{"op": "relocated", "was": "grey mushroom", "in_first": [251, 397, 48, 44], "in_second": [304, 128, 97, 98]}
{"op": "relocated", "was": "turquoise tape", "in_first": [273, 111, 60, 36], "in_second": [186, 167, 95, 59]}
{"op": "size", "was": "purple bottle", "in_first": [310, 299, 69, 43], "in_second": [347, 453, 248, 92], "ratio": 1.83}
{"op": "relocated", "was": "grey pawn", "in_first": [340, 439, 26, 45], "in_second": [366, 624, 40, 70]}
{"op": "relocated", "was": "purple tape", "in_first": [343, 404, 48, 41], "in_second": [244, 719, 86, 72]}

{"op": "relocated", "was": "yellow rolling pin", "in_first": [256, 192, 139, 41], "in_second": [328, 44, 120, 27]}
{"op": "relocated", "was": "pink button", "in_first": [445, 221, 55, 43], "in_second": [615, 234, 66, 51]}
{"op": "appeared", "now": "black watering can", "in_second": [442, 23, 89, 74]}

--------------------

> Directions: Find the lines in the data that hold the word "grey". Reply with how many there are and nothing more.

> Finished exercise: 2